> What you need to do:
Leaving out all pictures, transcribe exactly the lines between the line with "brown ellipse: (469, 660)" and the last line of the records below, both included.

↓↓↓

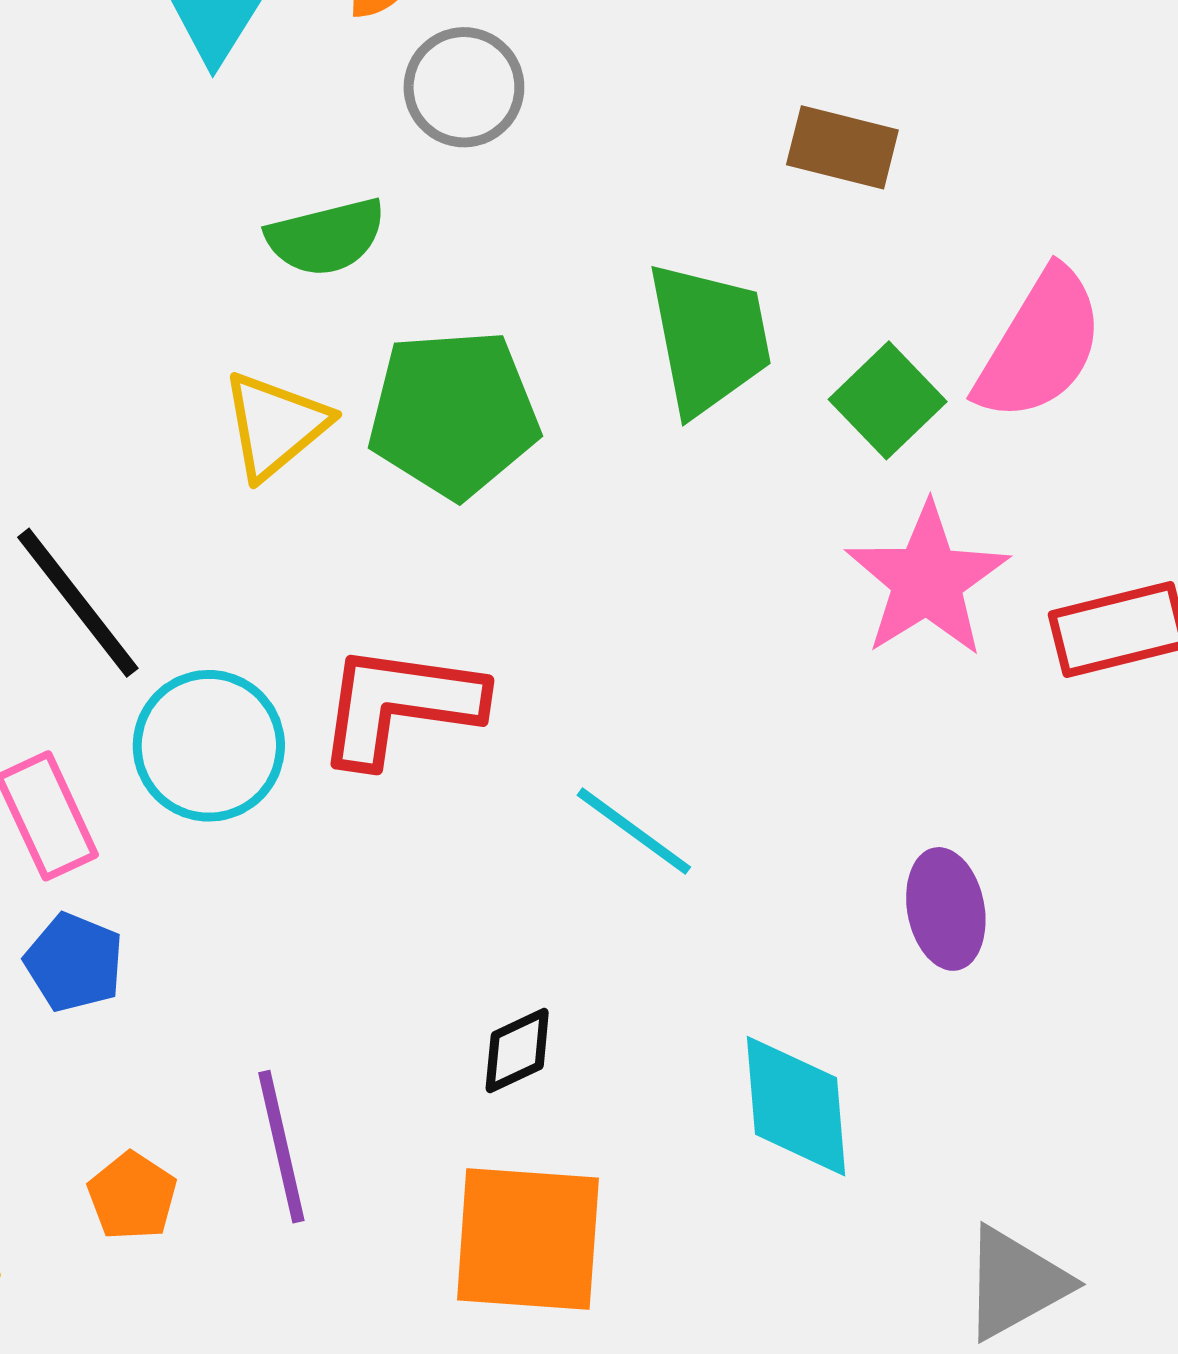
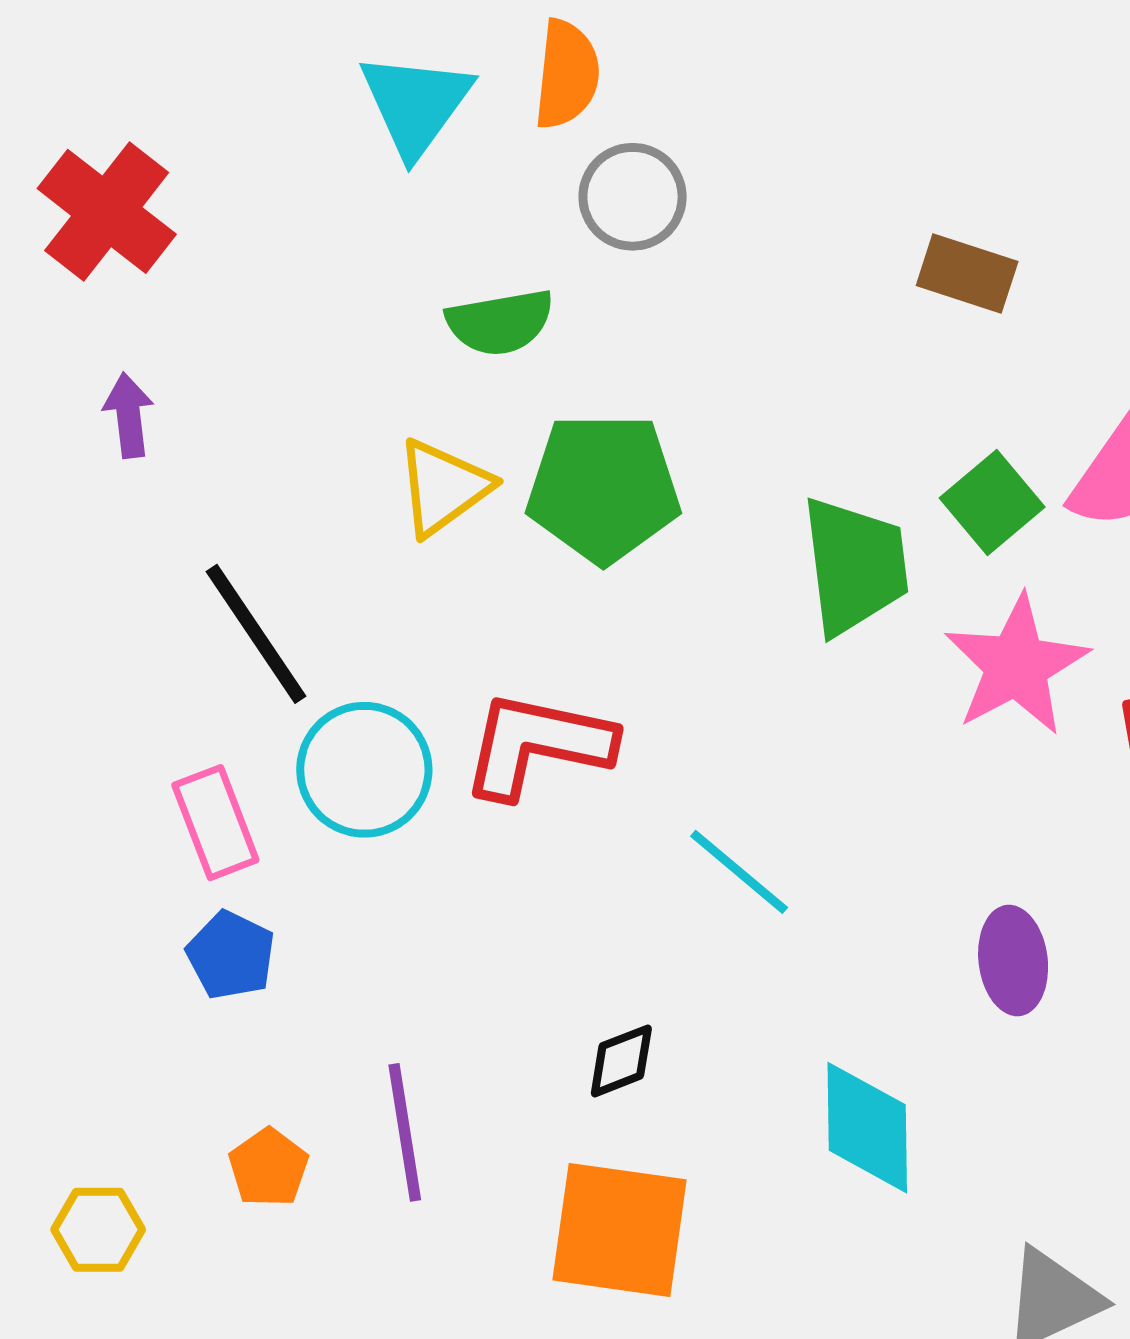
green trapezoid: (709, 338) -> (855, 566), moved

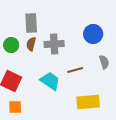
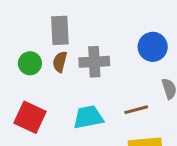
brown line: (75, 70) -> (136, 110), moved
cyan trapezoid: (50, 81) -> (88, 117), turned -45

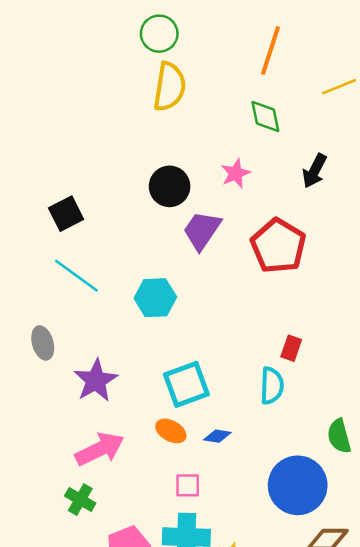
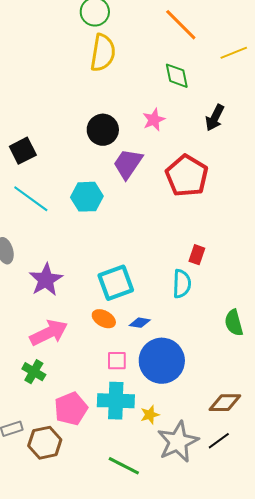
orange line: (270, 50) -> (181, 25), turned -63
cyan hexagon: (155, 298) -> (87, 197), moved
blue circle: (298, 485) -> (162, 361), moved

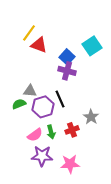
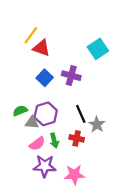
blue square: (67, 57) -> (45, 78), moved
gray triangle: (30, 91) -> (32, 122), moved
black line: (60, 99) -> (81, 114), moved
red cross: (72, 130) -> (77, 138), turned 32

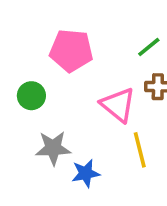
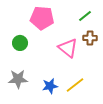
gray star: (53, 148) -> (18, 79), moved
yellow line: (140, 150) -> (75, 85), moved, turned 66

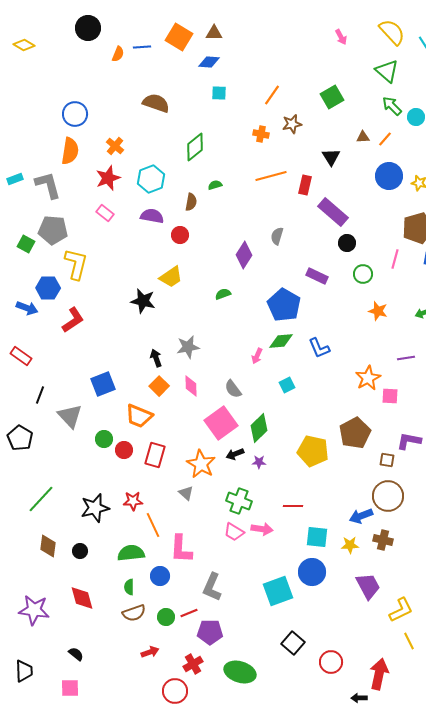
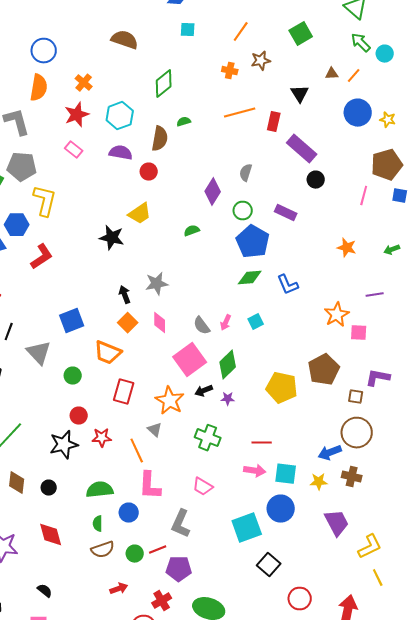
brown semicircle: (191, 202) -> (160, 139), size x1.4
green circle: (363, 274) -> (243, 211), moved
pink arrow: (257, 356) -> (226, 323), moved
red circle: (124, 450) -> (79, 416), moved
orange line: (153, 525) -> (137, 451), moved
pink arrow: (262, 529) -> (255, 471), moved
pink trapezoid: (234, 532) -> (203, 487), moved
black square: (293, 643) -> (269, 565), moved

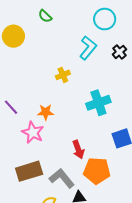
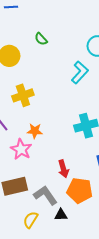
yellow cross: (63, 75) -> (23, 95), moved, size x1.5

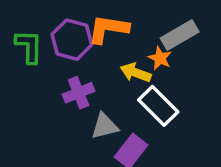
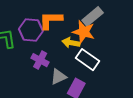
orange star: (160, 58) -> (84, 32), size x1.6
purple cross: (79, 93) -> (40, 60), turned -30

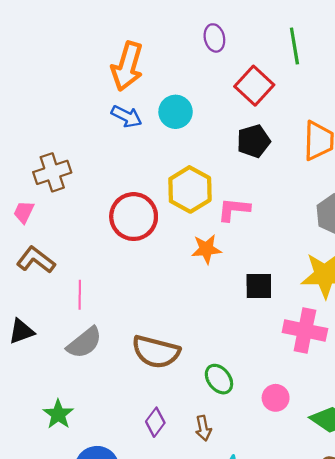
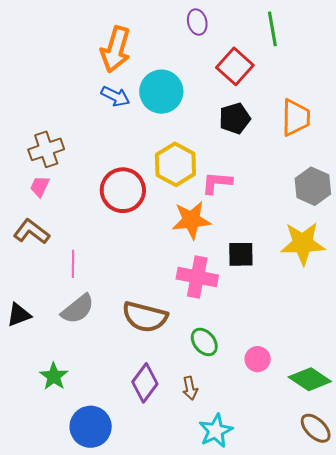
cyan circle: (176, 112) -> (161, 92), size x1.4
pink trapezoid: (24, 212) -> (40, 186), moved
orange star: (206, 249) -> (191, 220), size x1.4
pink cross: (305, 330) -> (197, 277), moved
black triangle: (21, 331) -> (19, 315), moved
purple diamond: (155, 422) -> (145, 383), size x1.4

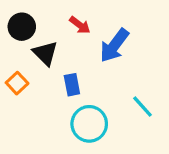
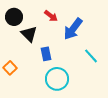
orange square: (17, 83) -> (10, 68), moved
cyan line: (143, 107) -> (91, 56), moved

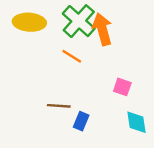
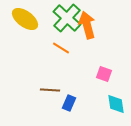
yellow ellipse: (29, 22) -> (25, 19), turned 32

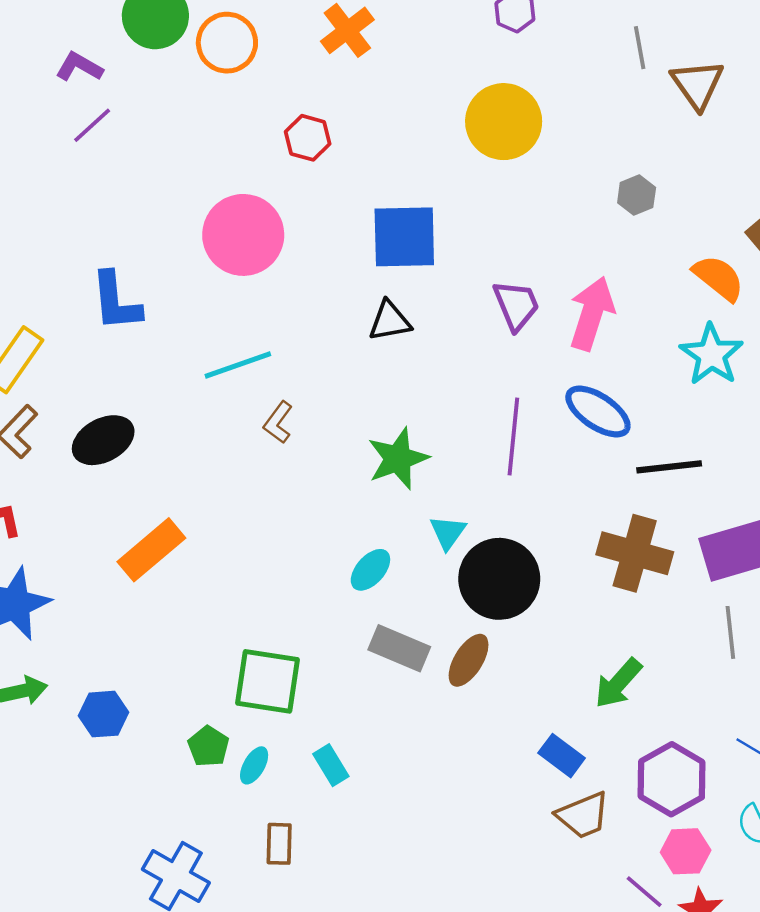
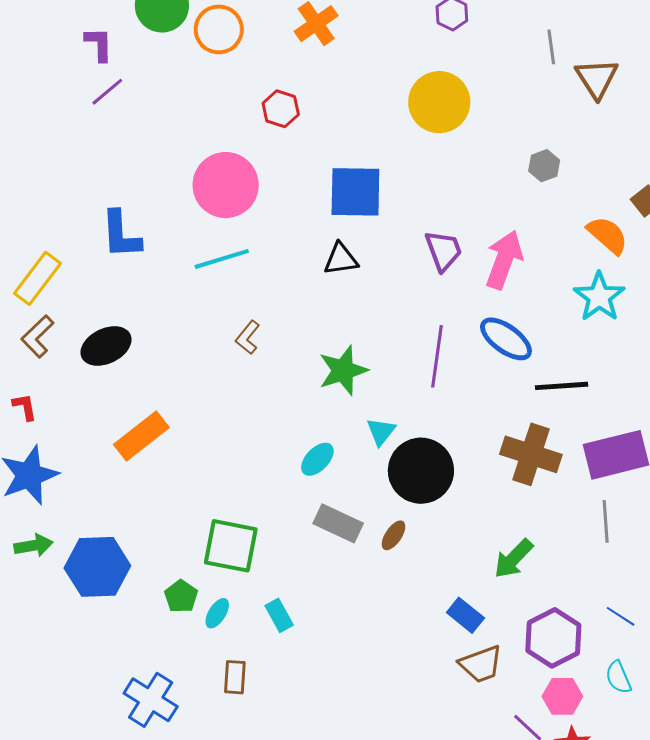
purple L-shape: (79, 67) -> (99, 44), turned 57
cyan line: (238, 365) -> (222, 259), moved
brown ellipse: (469, 660) -> (394, 535), size x0.7
blue hexagon: (104, 714) -> (97, 567), size x1.6

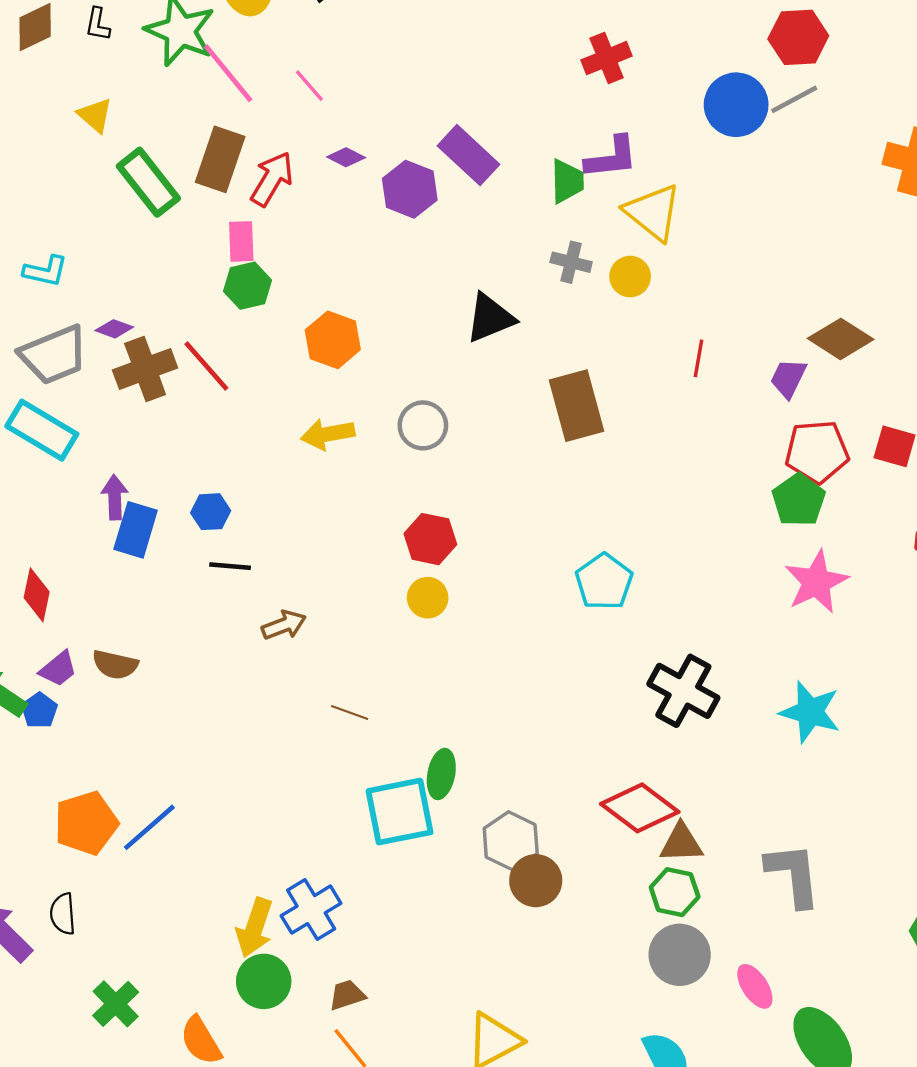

↑↑↑

> Solution to this exercise:
brown ellipse: (469, 660) -> (394, 535), size x0.7
blue hexagon: (104, 714) -> (97, 567), size x1.6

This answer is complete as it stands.